## Listed records:
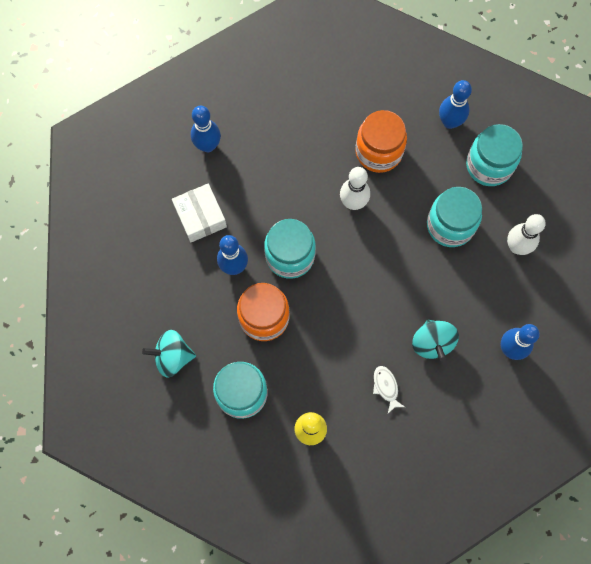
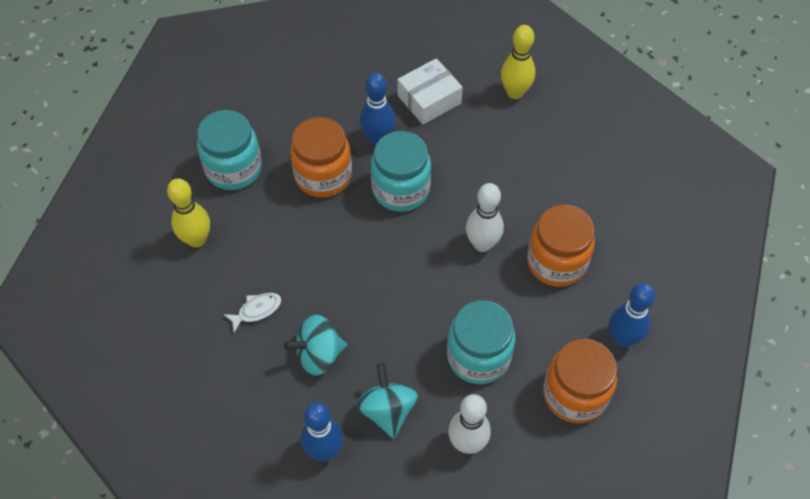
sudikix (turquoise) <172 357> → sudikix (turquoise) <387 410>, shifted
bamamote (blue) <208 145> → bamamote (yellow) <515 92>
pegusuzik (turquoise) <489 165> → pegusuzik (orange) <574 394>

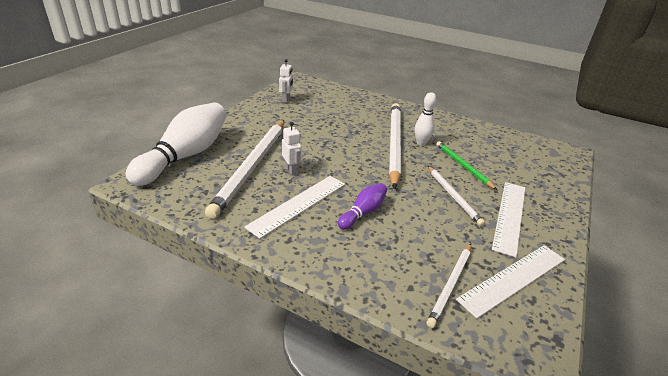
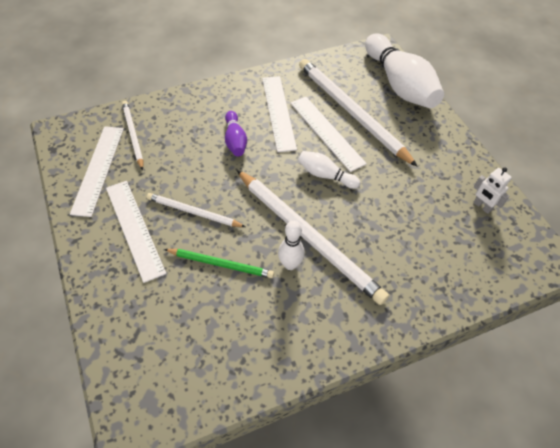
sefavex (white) <291 170> → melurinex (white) <327 132>
- → bamamote (white) <325 175>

## Task objective:
The answer must be an exact copy of the lines from the one that holds "pegusuzik (turquoise) <489" through the end of the data, both included, with no pictures.

## Exercise answer:
pegusuzik (turquoise) <489 165> → pegusuzik (orange) <574 394>

sefavex (white) <291 170> → melurinex (white) <327 132>
- → bamamote (white) <325 175>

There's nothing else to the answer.